Every line of the entries below that mentions "orange" is to be copied out.

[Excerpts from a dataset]
__________

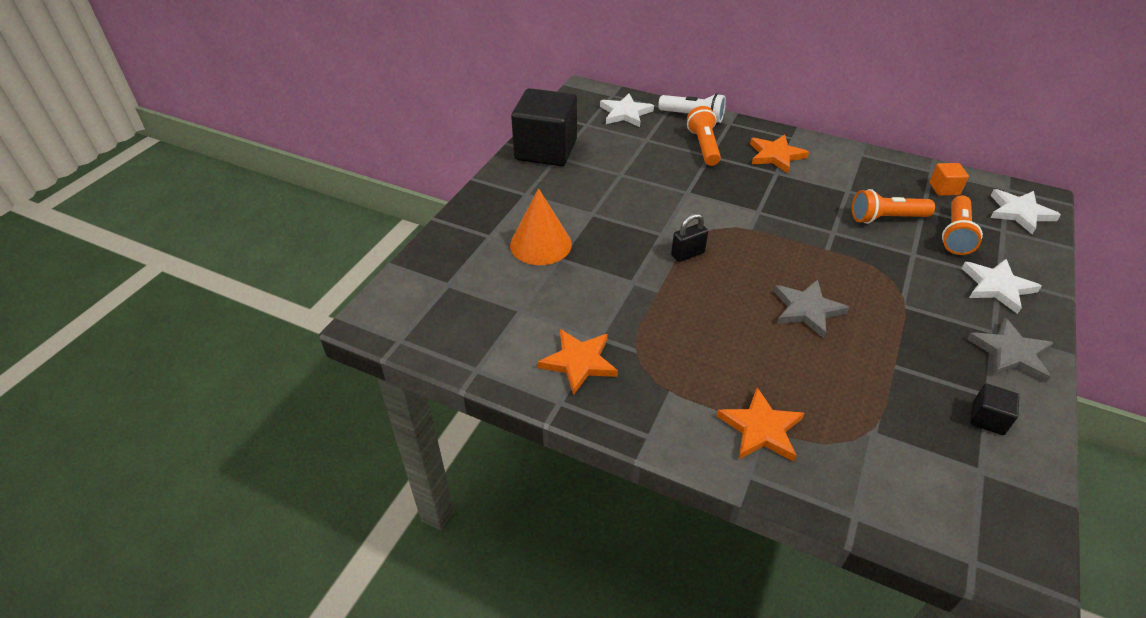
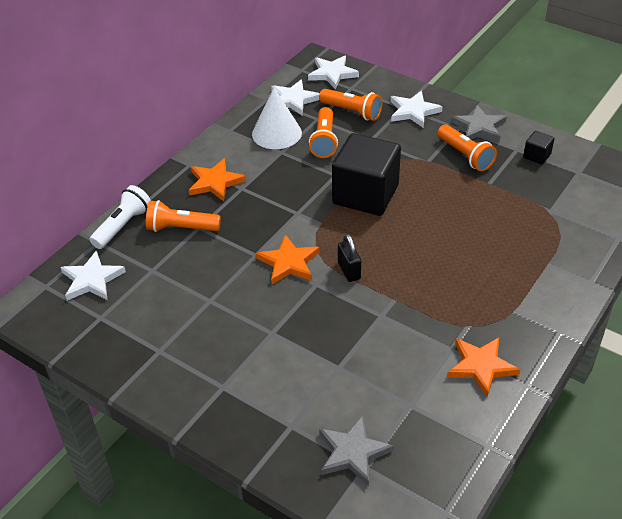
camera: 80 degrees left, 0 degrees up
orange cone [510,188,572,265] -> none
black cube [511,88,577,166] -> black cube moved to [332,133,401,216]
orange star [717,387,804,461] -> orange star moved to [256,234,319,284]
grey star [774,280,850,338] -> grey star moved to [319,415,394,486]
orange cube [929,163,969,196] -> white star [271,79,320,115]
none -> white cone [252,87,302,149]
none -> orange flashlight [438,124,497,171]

__________

# RESULT:
orange cone [510,188,572,265] -> none
orange star [717,387,804,461] -> orange star moved to [256,234,319,284]
orange cube [929,163,969,196] -> white star [271,79,320,115]
none -> orange flashlight [438,124,497,171]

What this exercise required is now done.